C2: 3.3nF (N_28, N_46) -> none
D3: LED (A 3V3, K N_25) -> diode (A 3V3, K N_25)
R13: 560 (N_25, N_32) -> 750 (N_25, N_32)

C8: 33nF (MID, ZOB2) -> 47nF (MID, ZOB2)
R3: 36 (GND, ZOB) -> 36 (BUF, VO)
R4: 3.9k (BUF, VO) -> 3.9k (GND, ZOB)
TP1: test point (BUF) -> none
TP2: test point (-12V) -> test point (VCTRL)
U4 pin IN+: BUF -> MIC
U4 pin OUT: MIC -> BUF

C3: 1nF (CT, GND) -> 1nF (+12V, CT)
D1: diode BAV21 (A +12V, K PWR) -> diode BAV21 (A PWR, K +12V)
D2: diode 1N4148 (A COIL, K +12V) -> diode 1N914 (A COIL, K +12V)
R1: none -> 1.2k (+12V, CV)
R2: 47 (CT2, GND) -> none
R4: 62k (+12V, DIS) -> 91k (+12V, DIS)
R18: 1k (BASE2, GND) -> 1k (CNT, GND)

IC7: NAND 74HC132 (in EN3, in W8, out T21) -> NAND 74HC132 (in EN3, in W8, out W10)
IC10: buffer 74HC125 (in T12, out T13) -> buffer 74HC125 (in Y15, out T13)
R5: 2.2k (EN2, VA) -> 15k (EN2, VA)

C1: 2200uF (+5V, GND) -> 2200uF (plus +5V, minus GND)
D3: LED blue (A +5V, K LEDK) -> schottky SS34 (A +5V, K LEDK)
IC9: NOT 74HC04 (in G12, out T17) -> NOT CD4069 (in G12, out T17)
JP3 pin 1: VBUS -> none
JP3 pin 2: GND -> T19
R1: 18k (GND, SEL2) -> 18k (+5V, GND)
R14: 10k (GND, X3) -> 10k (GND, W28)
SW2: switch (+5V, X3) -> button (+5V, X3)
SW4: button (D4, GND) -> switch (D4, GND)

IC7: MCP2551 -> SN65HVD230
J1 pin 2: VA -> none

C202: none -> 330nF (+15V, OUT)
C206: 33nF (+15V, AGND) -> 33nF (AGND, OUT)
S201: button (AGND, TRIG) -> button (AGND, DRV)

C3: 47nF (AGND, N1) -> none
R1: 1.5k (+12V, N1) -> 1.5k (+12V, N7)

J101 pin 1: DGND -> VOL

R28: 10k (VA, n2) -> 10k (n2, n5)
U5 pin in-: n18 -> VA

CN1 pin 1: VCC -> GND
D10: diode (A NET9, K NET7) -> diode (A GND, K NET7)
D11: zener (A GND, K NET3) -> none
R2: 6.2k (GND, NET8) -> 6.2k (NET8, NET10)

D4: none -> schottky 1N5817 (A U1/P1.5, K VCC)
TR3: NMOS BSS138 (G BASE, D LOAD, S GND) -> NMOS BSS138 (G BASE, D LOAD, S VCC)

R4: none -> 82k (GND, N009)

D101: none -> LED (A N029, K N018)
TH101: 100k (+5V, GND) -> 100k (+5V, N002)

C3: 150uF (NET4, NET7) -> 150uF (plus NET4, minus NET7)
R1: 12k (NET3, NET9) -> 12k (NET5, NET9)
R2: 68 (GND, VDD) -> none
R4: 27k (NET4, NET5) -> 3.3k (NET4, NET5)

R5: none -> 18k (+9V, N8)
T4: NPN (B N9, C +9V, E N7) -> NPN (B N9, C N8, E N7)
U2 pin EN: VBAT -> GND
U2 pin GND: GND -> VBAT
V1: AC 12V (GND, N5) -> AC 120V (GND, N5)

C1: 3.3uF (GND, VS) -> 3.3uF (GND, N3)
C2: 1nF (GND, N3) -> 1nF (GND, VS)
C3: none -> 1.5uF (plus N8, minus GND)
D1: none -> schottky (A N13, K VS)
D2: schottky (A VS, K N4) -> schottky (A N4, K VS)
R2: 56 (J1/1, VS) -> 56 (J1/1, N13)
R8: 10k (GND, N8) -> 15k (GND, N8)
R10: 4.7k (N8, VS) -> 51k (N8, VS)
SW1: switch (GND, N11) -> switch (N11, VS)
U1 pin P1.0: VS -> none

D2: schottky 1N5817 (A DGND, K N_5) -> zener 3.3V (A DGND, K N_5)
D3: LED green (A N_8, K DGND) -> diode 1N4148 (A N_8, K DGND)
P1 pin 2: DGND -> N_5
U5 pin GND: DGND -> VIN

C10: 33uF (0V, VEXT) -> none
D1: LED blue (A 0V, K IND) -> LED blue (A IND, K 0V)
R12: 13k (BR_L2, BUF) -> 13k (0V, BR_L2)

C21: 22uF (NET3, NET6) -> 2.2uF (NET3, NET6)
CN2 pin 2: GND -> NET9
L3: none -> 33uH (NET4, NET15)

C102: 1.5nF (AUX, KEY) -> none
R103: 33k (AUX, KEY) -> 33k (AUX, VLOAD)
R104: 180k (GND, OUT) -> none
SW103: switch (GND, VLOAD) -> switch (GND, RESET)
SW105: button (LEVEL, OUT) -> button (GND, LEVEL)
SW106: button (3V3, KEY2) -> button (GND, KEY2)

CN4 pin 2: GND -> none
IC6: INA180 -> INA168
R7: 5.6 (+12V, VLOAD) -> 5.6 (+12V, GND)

---------------

*TASK GOAL*
Wherever the string "VLOAD" appears in a line of the records, copy that line.

*SOLUTION*
R103: 33k (AUX, KEY) -> 33k (AUX, VLOAD)
SW103: switch (GND, VLOAD) -> switch (GND, RESET)
R7: 5.6 (+12V, VLOAD) -> 5.6 (+12V, GND)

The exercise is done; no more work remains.